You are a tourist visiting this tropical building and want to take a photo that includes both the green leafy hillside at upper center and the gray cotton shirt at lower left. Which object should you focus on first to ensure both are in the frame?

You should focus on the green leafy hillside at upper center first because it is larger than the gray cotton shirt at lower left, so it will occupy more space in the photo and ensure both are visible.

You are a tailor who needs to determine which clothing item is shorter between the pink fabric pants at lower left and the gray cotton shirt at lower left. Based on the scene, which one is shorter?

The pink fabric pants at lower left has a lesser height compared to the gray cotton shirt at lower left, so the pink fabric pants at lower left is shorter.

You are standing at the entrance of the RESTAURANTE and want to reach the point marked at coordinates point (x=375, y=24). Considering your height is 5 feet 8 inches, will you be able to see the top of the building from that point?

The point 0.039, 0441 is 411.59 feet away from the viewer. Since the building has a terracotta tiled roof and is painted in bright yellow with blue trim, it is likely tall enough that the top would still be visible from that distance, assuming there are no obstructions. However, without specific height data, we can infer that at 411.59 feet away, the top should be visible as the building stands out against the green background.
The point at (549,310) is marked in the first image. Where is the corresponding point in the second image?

GOAL OF THE EXERCISE: Write out all of the lines above again, swapping in "gray linen shirt" wherever "gray cotton shirt" appears and leaving everything else unchanged.

ANSWER BOX:
You are a tourist visiting this tropical building and want to take a photo that includes both the green leafy hillside at upper center and the gray linen shirt at lower left. Which object should you focus on first to ensure both are in the frame?

You should focus on the green leafy hillside at upper center first because it is larger than the gray linen shirt at lower left, so it will occupy more space in the photo and ensure both are visible.

You are a tailor who needs to determine which clothing item is shorter between the pink fabric pants at lower left and the gray linen shirt at lower left. Based on the scene, which one is shorter?

The pink fabric pants at lower left has a lesser height compared to the gray linen shirt at lower left, so the pink fabric pants at lower left is shorter.

You are standing at the entrance of the RESTAURANTE and want to reach the point marked at coordinates point (x=375, y=24). Considering your height is 5 feet 8 inches, will you be able to see the top of the building from that point?

The point 0.039, 0441 is 411.59 feet away from the viewer. Since the building has a terracotta tiled roof and is painted in bright yellow with blue trim, it is likely tall enough that the top would still be visible from that distance, assuming there are no obstructions. However, without specific height data, we can infer that at 411.59 feet away, the top should be visible as the building stands out against the green background.
The point at (549,310) is marked in the first image. Where is the corresponding point in the second image?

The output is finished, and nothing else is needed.